Print word for word the first line of the records below and every following line through the one containing "blue cone A4 level 1 -> none"; print nothing else.
Start of Material to process
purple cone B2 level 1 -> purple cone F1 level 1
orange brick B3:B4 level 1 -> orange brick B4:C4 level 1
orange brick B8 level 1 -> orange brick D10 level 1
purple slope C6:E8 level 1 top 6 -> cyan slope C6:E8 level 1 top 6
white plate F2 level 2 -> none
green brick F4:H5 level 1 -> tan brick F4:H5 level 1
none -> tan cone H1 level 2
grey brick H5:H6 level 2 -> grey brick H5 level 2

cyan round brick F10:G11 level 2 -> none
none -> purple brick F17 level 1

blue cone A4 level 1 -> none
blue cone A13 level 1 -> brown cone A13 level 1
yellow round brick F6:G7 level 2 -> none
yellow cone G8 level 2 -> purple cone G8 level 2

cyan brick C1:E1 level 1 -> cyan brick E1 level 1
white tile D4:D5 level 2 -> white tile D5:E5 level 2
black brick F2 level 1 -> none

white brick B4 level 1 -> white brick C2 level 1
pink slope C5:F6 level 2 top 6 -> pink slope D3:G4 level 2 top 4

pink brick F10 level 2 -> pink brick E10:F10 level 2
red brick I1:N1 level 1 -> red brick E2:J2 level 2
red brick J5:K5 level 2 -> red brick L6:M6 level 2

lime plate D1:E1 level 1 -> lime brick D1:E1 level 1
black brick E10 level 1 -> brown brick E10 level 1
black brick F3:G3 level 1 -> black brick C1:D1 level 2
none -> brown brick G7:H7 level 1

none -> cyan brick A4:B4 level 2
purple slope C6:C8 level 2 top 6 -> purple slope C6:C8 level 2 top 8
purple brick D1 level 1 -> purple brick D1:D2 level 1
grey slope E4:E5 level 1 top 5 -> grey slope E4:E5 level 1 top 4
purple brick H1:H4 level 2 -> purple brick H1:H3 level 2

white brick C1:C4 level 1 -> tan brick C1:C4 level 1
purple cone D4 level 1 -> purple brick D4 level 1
End of Material to process
Finished task:
purple cone B2 level 1 -> purple cone F1 level 1
orange brick B3:B4 level 1 -> orange brick B4:C4 level 1
orange brick B8 level 1 -> orange brick D10 level 1
purple slope C6:E8 level 1 top 6 -> cyan slope C6:E8 level 1 top 6
white plate F2 level 2 -> none
green brick F4:H5 level 1 -> tan brick F4:H5 level 1
none -> tan cone H1 level 2
grey brick H5:H6 level 2 -> grey brick H5 level 2

cyan round brick F10:G11 level 2 -> none
none -> purple brick F17 level 1

blue cone A4 level 1 -> none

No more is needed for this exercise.